*Object change listings:*
__________________________________________________

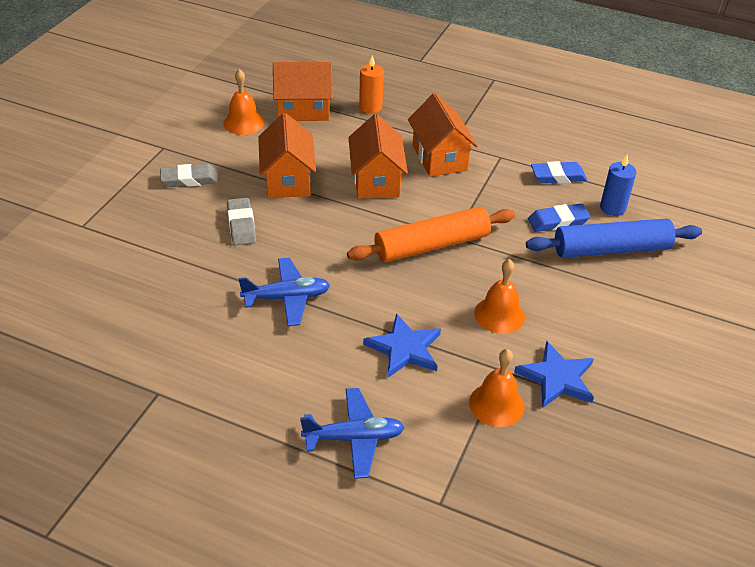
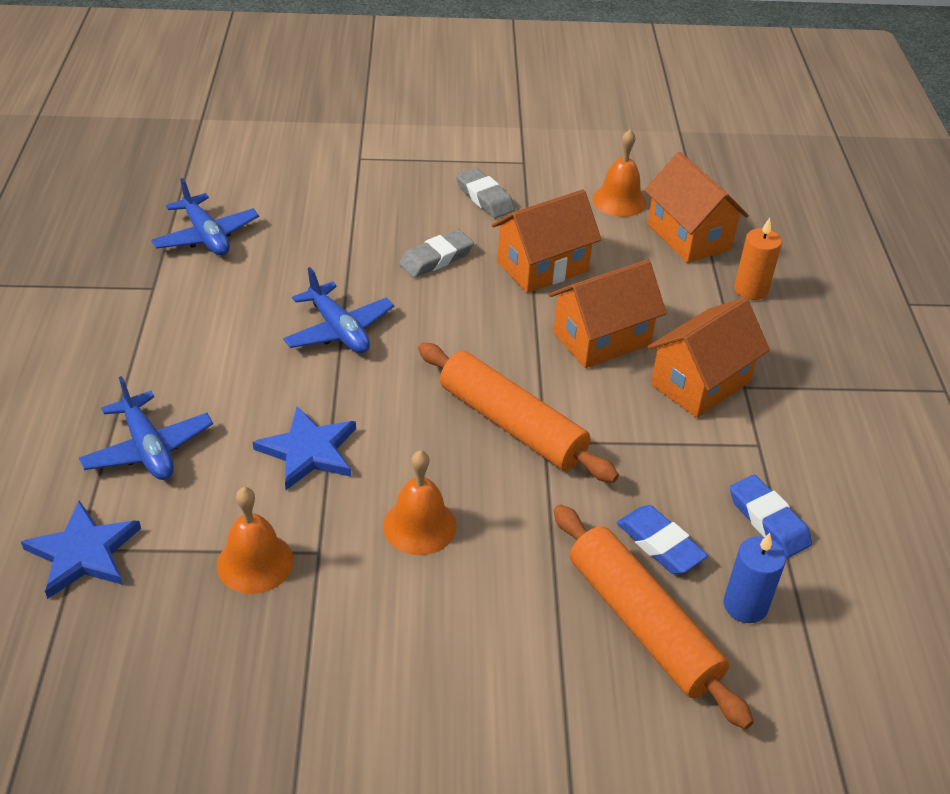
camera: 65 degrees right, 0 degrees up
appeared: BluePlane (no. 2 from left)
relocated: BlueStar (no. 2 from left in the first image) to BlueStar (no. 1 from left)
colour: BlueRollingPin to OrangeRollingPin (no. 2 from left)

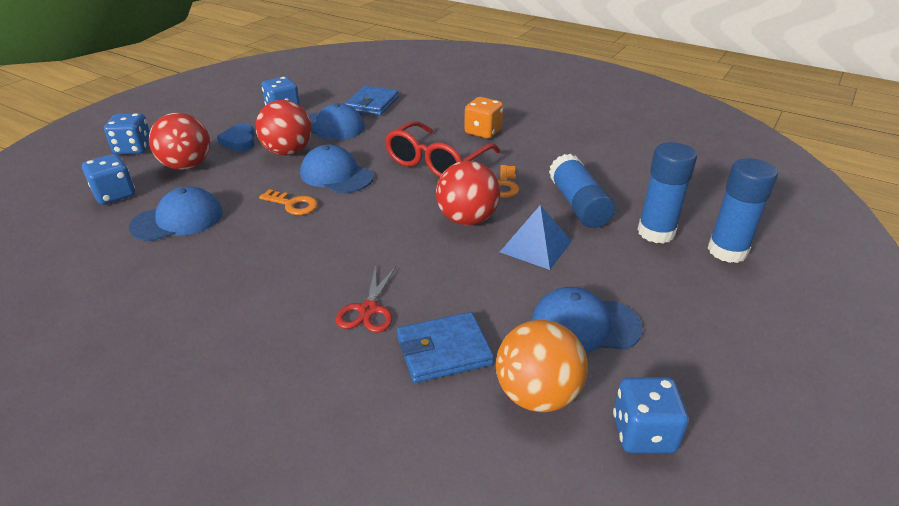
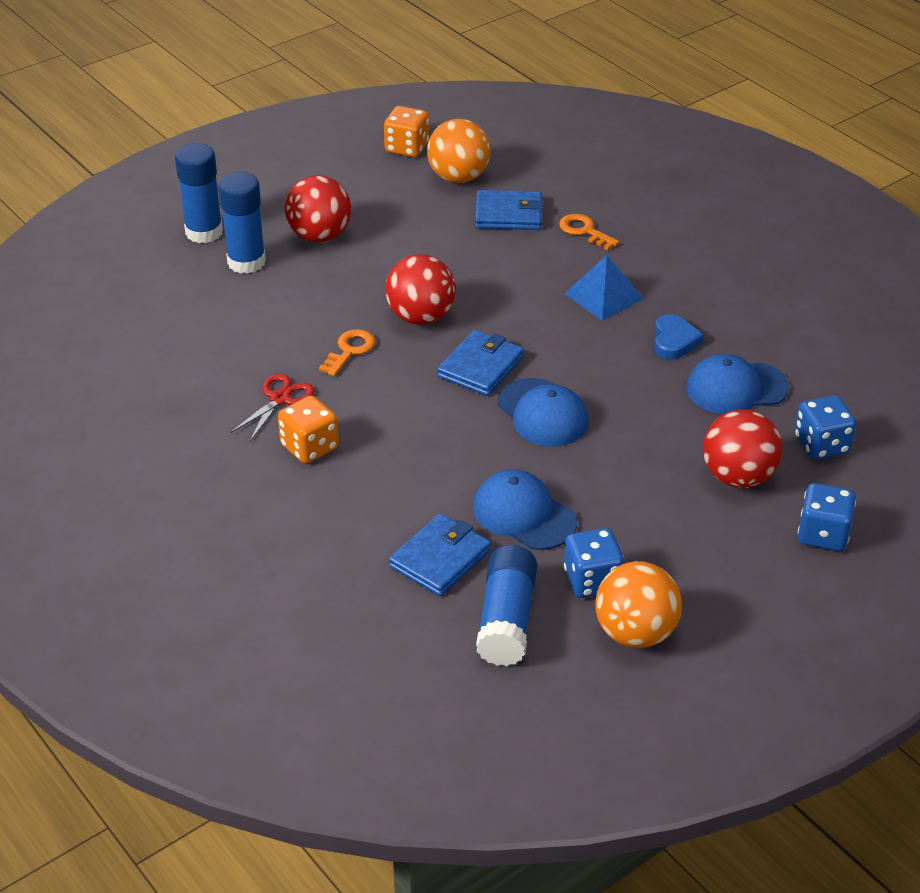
camera: 160 degrees left, 5 degrees up
missing: RedGlasses; BlueCap (no. 4 from left)
appeared: BlueWallet (no. 2 from left); OrangeBall (no. 2 from left)
relocated: BlueHeart; RedBall (no. 2 from left in the first image) to RedBall (no. 1 from left); OrangeKey (no. 1 from left in the first image) to OrangeKey (no. 2 from left); RedScissors; BluePyramid; BlueGlueStick (no. 1 from left in the first image) to BlueGlueStick (no. 3 from left)
colour: BlueDice (no. 4 from left) to OrangeDice (no. 2 from left)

__________________________________________________

*Work instructions:*
Exact reproduction of the entries above is required, with pictures excluded.

*Task output:*
camera: 65 degrees right, 0 degrees up
appeared: BluePlane (no. 2 from left)
relocated: BlueStar (no. 2 from left in the first image) to BlueStar (no. 1 from left)
colour: BlueRollingPin to OrangeRollingPin (no. 2 from left)

camera: 160 degrees left, 5 degrees up
missing: RedGlasses; BlueCap (no. 4 from left)
appeared: BlueWallet (no. 2 from left); OrangeBall (no. 2 from left)
relocated: BlueHeart; RedBall (no. 2 from left in the first image) to RedBall (no. 1 from left); OrangeKey (no. 1 from left in the first image) to OrangeKey (no. 2 from left); RedScissors; BluePyramid; BlueGlueStick (no. 1 from left in the first image) to BlueGlueStick (no. 3 from left)
colour: BlueDice (no. 4 from left) to OrangeDice (no. 2 from left)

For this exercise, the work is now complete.